→ Work to be completed:
The lines from the top of the records below through the one containing "U20: NAND 74LS00" are to be transcribed exactly, and nothing else is to be added.

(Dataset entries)
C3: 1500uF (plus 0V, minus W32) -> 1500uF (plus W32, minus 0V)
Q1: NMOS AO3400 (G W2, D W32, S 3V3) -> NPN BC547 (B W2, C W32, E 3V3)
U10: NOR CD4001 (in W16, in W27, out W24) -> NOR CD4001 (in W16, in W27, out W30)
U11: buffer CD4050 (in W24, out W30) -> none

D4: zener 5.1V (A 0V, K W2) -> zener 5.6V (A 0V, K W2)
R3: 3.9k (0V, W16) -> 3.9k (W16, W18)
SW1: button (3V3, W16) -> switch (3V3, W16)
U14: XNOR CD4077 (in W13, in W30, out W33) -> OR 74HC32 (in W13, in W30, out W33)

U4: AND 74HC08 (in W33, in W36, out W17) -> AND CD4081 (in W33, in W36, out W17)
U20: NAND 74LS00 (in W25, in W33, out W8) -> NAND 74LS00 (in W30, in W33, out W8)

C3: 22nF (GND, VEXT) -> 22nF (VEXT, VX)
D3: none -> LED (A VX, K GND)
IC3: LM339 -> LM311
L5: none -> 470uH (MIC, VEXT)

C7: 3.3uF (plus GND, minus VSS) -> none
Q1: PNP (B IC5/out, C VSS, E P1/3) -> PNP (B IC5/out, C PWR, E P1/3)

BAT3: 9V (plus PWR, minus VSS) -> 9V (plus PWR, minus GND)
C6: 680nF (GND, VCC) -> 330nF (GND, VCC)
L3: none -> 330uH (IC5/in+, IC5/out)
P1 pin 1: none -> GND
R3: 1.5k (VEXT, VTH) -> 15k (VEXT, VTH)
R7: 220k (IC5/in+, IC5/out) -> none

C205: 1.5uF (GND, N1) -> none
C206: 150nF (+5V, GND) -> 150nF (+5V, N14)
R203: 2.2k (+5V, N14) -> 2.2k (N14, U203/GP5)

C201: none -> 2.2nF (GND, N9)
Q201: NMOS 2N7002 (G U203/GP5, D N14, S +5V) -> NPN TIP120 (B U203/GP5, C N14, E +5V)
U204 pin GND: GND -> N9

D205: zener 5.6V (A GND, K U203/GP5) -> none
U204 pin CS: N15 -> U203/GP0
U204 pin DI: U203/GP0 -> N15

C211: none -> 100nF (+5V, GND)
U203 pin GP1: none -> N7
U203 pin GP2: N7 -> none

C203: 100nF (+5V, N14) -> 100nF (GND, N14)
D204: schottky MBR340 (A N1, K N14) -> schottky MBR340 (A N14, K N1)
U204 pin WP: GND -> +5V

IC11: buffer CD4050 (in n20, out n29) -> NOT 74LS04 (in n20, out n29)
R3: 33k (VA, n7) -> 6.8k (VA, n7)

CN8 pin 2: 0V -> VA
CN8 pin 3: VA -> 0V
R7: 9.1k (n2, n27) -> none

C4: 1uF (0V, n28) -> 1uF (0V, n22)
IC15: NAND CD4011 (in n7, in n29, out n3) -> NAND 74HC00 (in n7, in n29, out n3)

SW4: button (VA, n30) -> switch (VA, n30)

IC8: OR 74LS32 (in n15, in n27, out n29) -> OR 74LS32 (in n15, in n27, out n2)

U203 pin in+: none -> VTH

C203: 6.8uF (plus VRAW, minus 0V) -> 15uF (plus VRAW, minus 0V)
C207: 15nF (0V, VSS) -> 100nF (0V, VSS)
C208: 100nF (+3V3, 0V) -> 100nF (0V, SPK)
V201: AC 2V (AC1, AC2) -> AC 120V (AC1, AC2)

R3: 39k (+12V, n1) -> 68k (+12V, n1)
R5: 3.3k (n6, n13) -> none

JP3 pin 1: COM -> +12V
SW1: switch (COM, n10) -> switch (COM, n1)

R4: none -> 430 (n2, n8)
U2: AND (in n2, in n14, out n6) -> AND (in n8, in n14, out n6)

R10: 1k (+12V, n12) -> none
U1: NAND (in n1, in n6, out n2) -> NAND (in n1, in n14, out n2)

→ Exercise response:
C3: 1500uF (plus 0V, minus W32) -> 1500uF (plus W32, minus 0V)
Q1: NMOS AO3400 (G W2, D W32, S 3V3) -> NPN BC547 (B W2, C W32, E 3V3)
U10: NOR CD4001 (in W16, in W27, out W24) -> NOR CD4001 (in W16, in W27, out W30)
U11: buffer CD4050 (in W24, out W30) -> none

D4: zener 5.1V (A 0V, K W2) -> zener 5.6V (A 0V, K W2)
R3: 3.9k (0V, W16) -> 3.9k (W16, W18)
SW1: button (3V3, W16) -> switch (3V3, W16)
U14: XNOR CD4077 (in W13, in W30, out W33) -> OR 74HC32 (in W13, in W30, out W33)

U4: AND 74HC08 (in W33, in W36, out W17) -> AND CD4081 (in W33, in W36, out W17)
U20: NAND 74LS00 (in W25, in W33, out W8) -> NAND 74LS00 (in W30, in W33, out W8)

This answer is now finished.